* _ABOUT THIS TASK_
Please reproduce the listing in its entirety, exactly as written, but without images.

----

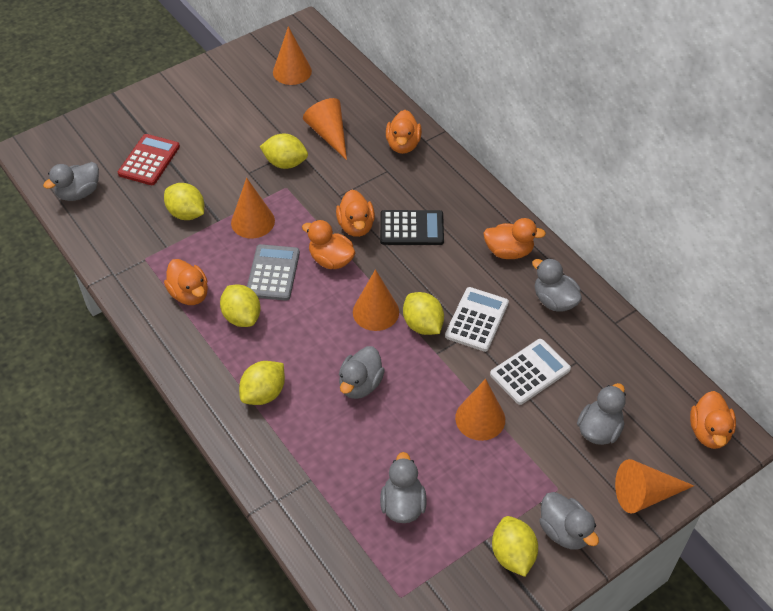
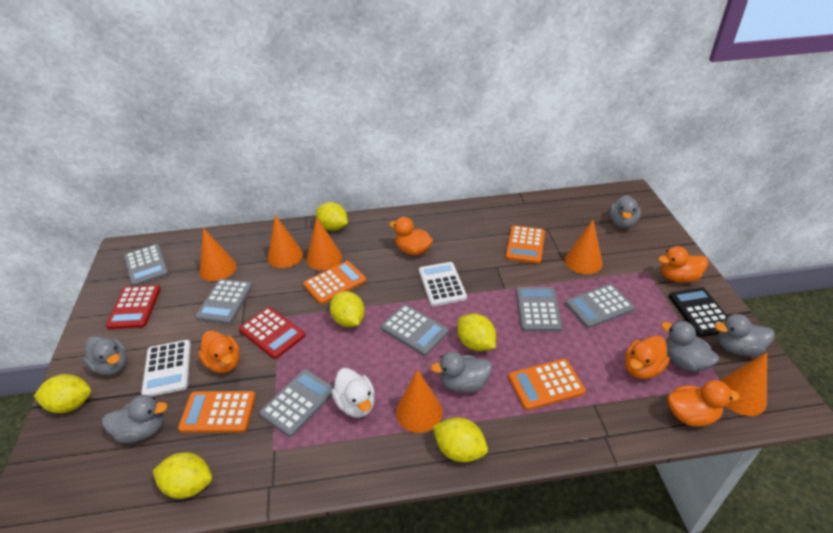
grey calculator: 1 -> 6
orange calculator: 0 -> 4
orange duck: 6 -> 5
red calculator: 1 -> 2
white duck: 0 -> 1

----

* _WRITTEN RESPONSE_
grey calculator: 1 -> 6
orange calculator: 0 -> 4
orange duck: 6 -> 5
red calculator: 1 -> 2
white duck: 0 -> 1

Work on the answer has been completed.